### How to complete this task
What comes back must be the data itself, retyped exactly.

### Data provided
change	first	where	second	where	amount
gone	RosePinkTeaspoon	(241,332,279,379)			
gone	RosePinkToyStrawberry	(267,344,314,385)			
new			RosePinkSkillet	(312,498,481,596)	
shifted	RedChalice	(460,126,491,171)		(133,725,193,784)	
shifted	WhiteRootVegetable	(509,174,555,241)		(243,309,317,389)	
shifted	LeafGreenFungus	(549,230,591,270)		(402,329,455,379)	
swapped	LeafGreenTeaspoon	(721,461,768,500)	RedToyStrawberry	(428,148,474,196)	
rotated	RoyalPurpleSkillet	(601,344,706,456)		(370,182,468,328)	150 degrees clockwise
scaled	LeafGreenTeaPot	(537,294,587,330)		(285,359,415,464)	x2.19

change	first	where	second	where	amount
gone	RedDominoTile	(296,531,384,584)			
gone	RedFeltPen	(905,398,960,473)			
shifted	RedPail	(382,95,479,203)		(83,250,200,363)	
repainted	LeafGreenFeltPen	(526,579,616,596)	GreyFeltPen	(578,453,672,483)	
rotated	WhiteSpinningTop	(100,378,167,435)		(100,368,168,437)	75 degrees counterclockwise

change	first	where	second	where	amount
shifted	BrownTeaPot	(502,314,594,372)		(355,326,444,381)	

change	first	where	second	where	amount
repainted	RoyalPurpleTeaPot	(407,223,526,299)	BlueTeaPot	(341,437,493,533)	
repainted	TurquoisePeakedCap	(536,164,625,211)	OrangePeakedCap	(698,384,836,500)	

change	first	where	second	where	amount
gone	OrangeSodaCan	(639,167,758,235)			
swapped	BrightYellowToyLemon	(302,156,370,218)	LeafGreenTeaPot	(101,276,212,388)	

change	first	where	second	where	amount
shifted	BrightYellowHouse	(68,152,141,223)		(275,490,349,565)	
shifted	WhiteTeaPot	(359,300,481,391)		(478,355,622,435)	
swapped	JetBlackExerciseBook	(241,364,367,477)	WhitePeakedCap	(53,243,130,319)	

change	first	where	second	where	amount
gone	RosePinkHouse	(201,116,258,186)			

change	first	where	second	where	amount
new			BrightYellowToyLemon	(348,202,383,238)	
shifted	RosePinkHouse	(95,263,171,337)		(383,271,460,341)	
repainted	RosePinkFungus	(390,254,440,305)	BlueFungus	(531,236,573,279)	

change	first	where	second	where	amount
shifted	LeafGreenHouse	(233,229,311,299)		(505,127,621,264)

### Answer to this task
change	first	where	second	where	amount
gone	RosePinkTeaspoon	(241,332,279,379)			
gone	RosePinkToyStrawberry	(267,344,314,385)			
new			RosePinkSkillet	(312,498,481,596)	
shifted	RedChalice	(460,126,491,171)		(133,725,193,784)	
shifted	WhiteRootVegetable	(509,174,555,241)		(243,309,317,389)	
shifted	LeafGreenFungus	(549,230,591,270)		(402,329,455,379)	
swapped	LeafGreenTeaspoon	(721,461,768,500)	RedToyStrawberry	(428,148,474,196)	
rotated	RoyalPurpleSkillet	(601,344,706,456)		(370,182,468,328)	150 degrees clockwise
scaled	LeafGreenTeaPot	(537,294,587,330)		(285,359,415,464)	x2.19

change	first	where	second	where	amount
gone	RedDominoTile	(296,531,384,584)			
gone	RedFeltPen	(905,398,960,473)			
shifted	RedPail	(382,95,479,203)		(83,250,200,363)	
repainted	LeafGreenFeltPen	(526,579,616,596)	GreyFeltPen	(578,453,672,483)	
rotated	WhiteSpinningTop	(100,378,167,435)		(100,368,168,437)	75 degrees counterclockwise

change	first	where	second	where	amount
shifted	BrownTeaPot	(502,314,594,372)		(355,326,444,381)	

change	first	where	second	where	amount
repainted	RoyalPurpleTeaPot	(407,223,526,299)	BlueTeaPot	(341,437,493,533)	
repainted	TurquoisePeakedCap	(536,164,625,211)	OrangePeakedCap	(698,384,836,500)	

change	first	where	second	where	amount
gone	OrangeSodaCan	(639,167,758,235)			
swapped	BrightYellowToyLemon	(302,156,370,218)	LeafGreenTeaPot	(101,276,212,388)	

change	first	where	second	where	amount
shifted	BrightYellowHouse	(68,152,141,223)		(275,490,349,565)	
shifted	WhiteTeaPot	(359,300,481,391)		(478,355,622,435)	
swapped	JetBlackExerciseBook	(241,364,367,477)	WhitePeakedCap	(53,243,130,319)	

change	first	where	second	where	amount
gone	RosePinkHouse	(201,116,258,186)			

change	first	where	second	where	amount
new			BrightYellowToyLemon	(348,202,383,238)	
shifted	RosePinkHouse	(95,263,171,337)		(383,271,460,341)	
repainted	RosePinkFungus	(390,254,440,305)	BlueFungus	(531,236,573,279)	

change	first	where	second	where	amount
shifted	LeafGreenHouse	(233,229,311,299)		(505,127,621,264)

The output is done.